**TASK REQUIREMENTS:** Across the entries below, how many lines contain the word "notebook"? Give the number alone.

**DATA:**
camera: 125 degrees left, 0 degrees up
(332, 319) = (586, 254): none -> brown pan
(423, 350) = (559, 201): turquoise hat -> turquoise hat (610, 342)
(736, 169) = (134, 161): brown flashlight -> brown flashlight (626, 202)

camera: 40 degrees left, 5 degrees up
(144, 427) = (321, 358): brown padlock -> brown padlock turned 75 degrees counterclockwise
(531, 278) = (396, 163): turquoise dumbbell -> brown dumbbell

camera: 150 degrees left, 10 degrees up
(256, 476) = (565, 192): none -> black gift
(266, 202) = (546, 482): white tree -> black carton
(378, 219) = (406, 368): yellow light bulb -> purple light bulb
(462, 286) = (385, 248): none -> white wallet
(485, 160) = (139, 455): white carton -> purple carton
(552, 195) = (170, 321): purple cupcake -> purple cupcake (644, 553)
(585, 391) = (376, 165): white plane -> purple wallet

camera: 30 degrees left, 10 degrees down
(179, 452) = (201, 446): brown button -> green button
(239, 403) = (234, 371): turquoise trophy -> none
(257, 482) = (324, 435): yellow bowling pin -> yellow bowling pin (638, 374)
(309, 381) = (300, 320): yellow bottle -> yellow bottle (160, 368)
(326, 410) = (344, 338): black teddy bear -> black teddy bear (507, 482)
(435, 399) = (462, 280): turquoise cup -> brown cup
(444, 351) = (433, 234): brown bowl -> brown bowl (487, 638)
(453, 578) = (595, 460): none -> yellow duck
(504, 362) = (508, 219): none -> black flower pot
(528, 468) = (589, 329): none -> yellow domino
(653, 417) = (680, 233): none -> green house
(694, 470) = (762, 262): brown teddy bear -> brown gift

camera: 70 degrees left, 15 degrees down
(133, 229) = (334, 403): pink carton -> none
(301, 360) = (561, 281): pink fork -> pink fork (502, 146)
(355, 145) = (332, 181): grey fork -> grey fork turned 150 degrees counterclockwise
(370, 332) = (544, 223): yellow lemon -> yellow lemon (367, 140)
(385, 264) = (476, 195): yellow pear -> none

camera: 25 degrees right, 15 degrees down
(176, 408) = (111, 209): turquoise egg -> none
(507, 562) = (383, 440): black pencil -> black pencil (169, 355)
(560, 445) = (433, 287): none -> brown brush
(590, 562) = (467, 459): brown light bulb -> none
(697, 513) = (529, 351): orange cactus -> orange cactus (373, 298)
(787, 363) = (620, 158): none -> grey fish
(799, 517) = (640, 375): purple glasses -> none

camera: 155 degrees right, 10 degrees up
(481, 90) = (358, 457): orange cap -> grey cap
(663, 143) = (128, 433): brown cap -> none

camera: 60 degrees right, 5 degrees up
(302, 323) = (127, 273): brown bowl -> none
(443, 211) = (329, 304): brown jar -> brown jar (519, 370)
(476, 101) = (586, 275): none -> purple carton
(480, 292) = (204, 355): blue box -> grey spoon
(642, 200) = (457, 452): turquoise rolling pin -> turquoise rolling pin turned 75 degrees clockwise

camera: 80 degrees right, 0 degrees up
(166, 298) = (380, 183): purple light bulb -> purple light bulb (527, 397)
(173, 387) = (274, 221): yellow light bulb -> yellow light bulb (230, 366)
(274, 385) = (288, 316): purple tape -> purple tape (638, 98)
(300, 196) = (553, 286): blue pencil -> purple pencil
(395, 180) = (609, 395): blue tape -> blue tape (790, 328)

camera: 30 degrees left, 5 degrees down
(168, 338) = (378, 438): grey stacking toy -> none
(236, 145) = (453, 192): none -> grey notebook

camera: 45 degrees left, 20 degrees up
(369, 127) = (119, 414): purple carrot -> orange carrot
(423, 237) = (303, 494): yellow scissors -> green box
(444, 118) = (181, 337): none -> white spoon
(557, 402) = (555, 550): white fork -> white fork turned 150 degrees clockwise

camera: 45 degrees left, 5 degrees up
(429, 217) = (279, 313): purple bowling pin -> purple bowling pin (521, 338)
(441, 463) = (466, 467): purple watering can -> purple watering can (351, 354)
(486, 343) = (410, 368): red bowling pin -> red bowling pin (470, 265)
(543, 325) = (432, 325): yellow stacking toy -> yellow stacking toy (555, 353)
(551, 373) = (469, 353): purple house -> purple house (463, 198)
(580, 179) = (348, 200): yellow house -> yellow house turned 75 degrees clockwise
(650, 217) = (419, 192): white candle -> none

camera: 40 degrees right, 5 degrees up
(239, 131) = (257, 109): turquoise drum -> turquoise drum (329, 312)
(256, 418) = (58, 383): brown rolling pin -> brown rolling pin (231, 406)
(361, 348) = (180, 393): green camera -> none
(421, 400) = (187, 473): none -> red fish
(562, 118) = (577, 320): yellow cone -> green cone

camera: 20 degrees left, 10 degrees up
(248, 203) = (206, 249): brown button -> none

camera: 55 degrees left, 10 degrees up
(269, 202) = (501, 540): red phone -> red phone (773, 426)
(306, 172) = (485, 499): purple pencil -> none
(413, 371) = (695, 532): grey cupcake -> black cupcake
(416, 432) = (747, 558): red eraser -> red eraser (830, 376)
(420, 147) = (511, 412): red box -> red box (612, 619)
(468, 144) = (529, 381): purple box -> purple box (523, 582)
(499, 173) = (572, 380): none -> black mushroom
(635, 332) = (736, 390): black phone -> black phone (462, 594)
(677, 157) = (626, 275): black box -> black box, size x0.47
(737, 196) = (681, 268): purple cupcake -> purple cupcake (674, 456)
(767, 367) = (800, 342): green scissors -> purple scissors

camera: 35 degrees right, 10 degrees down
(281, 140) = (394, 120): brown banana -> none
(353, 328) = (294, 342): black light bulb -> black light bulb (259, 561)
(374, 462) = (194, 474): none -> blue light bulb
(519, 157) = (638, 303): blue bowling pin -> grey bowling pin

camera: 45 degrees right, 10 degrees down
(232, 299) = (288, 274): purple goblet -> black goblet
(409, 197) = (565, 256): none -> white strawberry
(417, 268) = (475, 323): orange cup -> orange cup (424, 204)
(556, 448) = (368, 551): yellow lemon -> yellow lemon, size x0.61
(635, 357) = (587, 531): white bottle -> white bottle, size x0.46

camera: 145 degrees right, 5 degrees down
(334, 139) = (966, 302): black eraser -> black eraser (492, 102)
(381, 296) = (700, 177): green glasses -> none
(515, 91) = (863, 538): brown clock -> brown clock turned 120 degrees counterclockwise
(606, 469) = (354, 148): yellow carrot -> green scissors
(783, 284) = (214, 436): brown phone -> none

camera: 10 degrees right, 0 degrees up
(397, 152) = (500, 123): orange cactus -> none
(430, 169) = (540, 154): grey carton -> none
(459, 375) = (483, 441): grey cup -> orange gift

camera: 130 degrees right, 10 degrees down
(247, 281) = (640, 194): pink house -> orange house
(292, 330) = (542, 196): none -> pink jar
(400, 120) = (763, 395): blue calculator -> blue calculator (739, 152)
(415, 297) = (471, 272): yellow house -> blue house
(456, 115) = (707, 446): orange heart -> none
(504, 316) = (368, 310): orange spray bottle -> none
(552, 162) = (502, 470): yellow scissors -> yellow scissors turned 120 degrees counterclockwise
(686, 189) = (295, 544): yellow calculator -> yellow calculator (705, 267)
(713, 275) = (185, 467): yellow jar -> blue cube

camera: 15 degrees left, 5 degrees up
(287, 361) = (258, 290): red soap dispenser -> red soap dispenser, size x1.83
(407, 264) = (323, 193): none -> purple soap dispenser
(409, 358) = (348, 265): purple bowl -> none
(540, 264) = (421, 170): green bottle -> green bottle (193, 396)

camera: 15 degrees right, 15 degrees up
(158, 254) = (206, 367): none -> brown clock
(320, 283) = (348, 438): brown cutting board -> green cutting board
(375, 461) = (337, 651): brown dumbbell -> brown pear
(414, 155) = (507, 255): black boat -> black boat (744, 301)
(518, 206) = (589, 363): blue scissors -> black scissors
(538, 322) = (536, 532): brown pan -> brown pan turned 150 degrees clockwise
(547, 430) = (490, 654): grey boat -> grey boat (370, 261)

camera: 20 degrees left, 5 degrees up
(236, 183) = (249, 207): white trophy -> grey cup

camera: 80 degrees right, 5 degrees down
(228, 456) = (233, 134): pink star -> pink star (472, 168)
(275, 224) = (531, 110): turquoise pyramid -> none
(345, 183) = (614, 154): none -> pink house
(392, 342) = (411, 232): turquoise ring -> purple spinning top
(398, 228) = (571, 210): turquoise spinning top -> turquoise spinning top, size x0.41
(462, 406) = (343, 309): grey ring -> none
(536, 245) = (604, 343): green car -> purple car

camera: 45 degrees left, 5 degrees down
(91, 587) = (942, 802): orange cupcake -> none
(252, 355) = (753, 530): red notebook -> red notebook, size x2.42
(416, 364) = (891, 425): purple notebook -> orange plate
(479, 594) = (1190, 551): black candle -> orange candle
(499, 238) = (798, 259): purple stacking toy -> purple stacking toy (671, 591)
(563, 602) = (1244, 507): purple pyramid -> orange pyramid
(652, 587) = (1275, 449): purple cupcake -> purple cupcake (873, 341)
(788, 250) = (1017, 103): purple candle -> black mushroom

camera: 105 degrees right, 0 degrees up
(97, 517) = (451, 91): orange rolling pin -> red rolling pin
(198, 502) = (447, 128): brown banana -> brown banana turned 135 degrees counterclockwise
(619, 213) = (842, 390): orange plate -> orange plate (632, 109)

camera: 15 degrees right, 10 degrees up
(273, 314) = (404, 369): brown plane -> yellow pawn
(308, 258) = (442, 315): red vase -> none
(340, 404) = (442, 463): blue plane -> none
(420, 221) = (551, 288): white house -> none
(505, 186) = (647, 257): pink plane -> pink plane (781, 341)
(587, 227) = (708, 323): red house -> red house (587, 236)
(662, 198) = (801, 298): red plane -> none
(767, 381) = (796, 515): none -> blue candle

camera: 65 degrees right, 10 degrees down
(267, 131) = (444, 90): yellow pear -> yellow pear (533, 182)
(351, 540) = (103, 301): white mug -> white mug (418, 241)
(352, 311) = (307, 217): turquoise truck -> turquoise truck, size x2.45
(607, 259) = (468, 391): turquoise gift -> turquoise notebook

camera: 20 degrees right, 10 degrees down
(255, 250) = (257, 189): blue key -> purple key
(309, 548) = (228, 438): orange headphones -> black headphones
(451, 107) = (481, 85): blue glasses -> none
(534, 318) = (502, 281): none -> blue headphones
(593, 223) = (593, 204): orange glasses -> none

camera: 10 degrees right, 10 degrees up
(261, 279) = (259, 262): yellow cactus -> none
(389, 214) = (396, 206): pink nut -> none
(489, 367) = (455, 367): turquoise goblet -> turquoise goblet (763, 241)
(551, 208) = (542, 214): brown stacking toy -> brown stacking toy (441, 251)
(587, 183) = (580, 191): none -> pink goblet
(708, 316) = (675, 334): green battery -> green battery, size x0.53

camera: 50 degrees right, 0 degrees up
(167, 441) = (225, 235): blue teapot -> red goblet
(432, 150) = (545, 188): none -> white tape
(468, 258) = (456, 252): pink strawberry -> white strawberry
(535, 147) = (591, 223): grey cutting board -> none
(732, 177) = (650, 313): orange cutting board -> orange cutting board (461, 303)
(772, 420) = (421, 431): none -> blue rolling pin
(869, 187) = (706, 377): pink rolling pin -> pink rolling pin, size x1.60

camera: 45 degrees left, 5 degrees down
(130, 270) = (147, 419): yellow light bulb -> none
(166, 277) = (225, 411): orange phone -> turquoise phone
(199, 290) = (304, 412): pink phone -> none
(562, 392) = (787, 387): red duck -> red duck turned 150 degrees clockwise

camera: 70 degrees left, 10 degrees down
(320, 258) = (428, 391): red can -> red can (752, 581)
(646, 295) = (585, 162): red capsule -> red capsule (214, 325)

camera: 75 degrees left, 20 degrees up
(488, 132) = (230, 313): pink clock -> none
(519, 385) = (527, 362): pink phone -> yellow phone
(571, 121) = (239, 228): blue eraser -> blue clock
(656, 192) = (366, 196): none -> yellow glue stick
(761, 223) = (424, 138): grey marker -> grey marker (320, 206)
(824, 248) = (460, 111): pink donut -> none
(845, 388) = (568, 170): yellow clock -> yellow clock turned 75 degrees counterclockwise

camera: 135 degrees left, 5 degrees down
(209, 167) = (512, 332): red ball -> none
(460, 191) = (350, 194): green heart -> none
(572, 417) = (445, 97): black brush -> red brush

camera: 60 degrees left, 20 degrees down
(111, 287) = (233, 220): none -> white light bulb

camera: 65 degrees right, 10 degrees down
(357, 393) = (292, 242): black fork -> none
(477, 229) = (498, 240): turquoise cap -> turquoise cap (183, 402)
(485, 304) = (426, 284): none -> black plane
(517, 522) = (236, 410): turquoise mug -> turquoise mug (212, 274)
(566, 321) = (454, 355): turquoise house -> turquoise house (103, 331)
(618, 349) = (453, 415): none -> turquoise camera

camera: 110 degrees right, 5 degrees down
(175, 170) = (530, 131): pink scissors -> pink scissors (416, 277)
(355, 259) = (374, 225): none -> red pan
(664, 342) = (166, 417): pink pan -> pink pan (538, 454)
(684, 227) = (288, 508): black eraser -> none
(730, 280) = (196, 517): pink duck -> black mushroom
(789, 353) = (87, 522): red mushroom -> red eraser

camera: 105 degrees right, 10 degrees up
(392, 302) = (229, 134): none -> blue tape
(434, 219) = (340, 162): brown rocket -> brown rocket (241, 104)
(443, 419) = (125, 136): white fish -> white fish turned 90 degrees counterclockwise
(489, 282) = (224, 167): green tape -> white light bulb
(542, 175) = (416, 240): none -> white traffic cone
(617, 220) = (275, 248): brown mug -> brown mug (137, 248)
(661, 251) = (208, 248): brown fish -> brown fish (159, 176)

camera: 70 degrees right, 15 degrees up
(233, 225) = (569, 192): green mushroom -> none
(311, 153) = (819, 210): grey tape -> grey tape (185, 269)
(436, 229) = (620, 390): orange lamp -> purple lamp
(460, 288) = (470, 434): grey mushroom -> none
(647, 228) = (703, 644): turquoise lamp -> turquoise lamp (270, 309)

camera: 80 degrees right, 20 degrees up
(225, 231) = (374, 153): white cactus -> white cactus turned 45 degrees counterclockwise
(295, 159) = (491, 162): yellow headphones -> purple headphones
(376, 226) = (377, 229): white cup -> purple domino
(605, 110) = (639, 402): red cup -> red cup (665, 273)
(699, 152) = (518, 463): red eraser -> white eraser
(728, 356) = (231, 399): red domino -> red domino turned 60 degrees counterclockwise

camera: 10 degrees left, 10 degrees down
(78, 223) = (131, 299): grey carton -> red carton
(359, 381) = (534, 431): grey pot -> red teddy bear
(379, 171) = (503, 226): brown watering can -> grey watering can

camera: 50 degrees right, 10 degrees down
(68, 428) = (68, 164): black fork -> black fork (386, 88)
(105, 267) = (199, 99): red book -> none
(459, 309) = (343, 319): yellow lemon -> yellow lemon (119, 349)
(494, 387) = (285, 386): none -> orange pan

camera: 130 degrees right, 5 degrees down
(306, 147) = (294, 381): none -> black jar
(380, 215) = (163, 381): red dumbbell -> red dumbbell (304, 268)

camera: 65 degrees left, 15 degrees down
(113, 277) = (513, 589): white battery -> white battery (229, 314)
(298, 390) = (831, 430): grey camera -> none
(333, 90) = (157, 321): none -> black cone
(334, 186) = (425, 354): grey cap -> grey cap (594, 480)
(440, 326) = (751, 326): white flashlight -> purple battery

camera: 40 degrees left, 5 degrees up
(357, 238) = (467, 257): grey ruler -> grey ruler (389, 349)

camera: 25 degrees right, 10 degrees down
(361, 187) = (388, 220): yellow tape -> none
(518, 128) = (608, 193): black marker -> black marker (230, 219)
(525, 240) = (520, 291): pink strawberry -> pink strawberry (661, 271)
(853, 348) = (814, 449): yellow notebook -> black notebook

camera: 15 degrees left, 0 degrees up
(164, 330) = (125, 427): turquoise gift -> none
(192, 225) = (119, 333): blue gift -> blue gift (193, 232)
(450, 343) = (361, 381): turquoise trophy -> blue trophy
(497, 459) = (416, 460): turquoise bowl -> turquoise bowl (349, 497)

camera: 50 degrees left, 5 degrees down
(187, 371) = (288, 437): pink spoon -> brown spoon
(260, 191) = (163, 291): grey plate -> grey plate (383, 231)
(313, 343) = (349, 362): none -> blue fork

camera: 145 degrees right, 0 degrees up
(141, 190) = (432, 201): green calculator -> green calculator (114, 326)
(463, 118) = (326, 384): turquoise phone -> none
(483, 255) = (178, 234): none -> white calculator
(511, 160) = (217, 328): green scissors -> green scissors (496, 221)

**TASK OUTPUT:** 5